GOAL OF THE EXERCISE: Identify every line in the records below that contains the string "clef", and copy each of those lines.

INFORMATION SHOWN:
** begin **
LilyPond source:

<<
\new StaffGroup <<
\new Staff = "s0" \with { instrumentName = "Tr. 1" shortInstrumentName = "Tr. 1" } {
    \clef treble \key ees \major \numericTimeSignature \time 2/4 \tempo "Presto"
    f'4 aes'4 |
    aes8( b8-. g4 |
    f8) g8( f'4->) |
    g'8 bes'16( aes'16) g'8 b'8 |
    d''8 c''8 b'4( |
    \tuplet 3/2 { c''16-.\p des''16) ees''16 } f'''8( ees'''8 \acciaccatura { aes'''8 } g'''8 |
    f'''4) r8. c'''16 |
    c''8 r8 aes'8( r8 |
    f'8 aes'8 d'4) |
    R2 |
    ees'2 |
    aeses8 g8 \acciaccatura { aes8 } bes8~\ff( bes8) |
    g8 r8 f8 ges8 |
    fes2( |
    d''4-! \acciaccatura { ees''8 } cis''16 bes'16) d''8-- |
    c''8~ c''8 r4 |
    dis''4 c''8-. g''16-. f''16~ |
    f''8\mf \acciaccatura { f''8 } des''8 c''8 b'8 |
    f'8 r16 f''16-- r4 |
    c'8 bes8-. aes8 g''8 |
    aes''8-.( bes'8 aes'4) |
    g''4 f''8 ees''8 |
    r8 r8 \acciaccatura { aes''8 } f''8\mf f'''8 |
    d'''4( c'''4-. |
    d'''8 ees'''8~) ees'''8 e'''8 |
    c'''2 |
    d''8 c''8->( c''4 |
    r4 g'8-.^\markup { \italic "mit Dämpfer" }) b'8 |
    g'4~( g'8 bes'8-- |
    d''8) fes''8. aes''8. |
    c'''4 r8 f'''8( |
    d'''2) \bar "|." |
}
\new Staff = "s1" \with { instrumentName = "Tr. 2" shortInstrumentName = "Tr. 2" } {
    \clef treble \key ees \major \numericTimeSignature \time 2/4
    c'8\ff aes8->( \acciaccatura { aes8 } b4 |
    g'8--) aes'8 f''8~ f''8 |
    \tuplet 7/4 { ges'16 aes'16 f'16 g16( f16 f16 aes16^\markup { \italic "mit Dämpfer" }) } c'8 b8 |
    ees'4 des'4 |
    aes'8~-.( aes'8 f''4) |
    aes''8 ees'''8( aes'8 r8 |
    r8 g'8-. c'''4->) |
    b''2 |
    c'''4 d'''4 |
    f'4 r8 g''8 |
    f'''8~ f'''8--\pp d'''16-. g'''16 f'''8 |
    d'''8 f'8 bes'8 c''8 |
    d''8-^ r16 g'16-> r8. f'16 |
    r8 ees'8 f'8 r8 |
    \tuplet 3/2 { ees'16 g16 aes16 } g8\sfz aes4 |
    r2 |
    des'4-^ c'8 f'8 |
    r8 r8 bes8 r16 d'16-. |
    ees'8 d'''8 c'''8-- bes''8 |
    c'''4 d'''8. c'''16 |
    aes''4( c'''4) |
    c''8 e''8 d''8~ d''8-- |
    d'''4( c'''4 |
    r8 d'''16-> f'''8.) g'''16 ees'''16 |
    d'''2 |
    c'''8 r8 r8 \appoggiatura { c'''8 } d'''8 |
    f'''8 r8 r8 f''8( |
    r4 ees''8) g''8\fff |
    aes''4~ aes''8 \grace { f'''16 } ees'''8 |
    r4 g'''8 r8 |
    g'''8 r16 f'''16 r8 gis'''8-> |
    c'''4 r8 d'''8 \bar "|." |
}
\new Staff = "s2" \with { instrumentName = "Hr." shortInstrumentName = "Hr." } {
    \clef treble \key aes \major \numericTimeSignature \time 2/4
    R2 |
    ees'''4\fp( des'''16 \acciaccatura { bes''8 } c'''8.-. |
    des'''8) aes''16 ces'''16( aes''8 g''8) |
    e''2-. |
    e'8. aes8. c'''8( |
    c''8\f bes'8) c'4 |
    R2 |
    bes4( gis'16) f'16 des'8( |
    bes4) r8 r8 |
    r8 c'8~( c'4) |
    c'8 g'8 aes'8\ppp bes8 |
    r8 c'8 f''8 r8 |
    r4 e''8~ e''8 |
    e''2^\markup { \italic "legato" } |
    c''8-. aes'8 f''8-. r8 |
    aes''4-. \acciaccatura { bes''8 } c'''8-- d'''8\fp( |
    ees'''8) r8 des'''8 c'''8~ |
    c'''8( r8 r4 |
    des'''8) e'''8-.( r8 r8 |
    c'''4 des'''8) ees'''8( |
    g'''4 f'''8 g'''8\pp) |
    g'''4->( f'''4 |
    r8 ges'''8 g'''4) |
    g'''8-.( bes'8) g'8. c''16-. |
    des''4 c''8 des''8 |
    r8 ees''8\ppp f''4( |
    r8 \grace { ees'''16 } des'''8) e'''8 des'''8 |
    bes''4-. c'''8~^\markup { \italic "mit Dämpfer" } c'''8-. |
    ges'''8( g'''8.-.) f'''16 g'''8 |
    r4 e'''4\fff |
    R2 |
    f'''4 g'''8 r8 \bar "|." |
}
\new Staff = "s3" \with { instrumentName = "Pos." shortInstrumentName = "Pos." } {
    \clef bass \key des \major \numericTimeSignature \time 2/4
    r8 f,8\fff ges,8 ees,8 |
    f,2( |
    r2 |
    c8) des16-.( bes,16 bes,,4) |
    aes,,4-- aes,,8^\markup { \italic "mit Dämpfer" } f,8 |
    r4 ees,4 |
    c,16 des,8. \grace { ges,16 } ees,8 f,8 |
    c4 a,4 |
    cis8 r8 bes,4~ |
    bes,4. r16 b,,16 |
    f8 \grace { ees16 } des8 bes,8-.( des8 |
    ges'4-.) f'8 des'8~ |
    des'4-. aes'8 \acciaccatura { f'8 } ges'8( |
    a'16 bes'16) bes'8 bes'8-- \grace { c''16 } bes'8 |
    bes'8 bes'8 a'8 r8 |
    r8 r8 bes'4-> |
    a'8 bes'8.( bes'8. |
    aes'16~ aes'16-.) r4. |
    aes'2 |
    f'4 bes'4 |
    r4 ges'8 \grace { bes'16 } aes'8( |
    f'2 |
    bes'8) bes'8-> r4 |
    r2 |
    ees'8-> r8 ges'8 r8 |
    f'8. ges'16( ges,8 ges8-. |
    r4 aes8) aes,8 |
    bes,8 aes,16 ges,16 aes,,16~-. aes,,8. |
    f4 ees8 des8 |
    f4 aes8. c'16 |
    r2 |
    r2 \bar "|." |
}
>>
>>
** end **
FINAL RESULT:
    \clef treble \key ees \major \numericTimeSignature \time 2/4 \tempo "Presto"
    \clef treble \key ees \major \numericTimeSignature \time 2/4
    \clef treble \key aes \major \numericTimeSignature \time 2/4
    \clef bass \key des \major \numericTimeSignature \time 2/4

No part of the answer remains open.